Reply with one number: the count of lines in the listing that contain the string "yellow".

> Data:
########################################
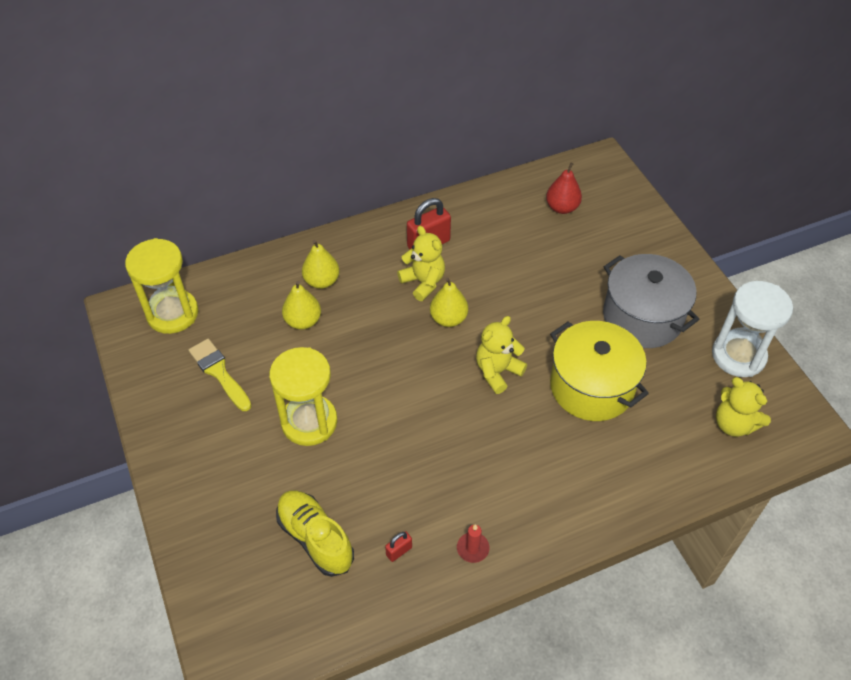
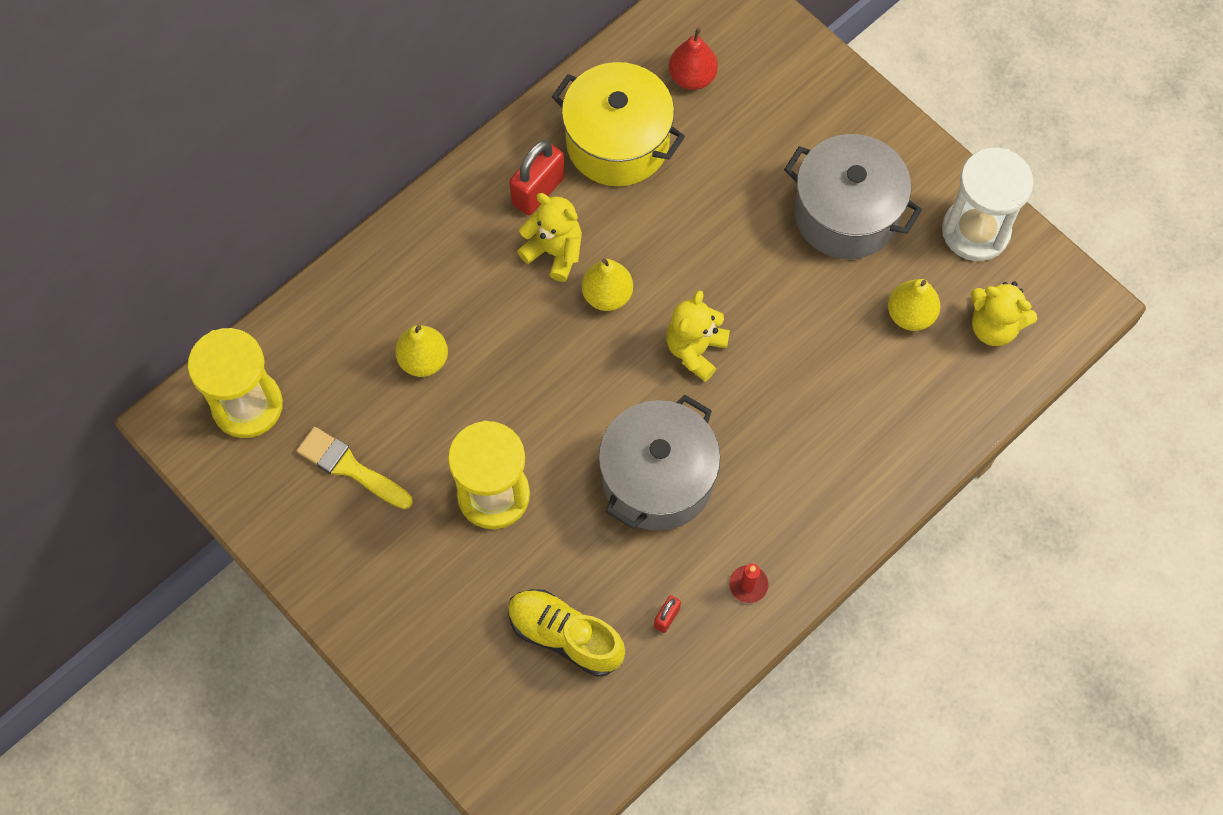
camera: 20 degrees left, 15 degrees up
(322, 281) = (421, 293): yellow pear -> yellow pear (910, 315)
(434, 449) = (657, 479): none -> grey pot
(592, 386) = (815, 332): yellow pot -> yellow pot (617, 142)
########################################
> Response area: 2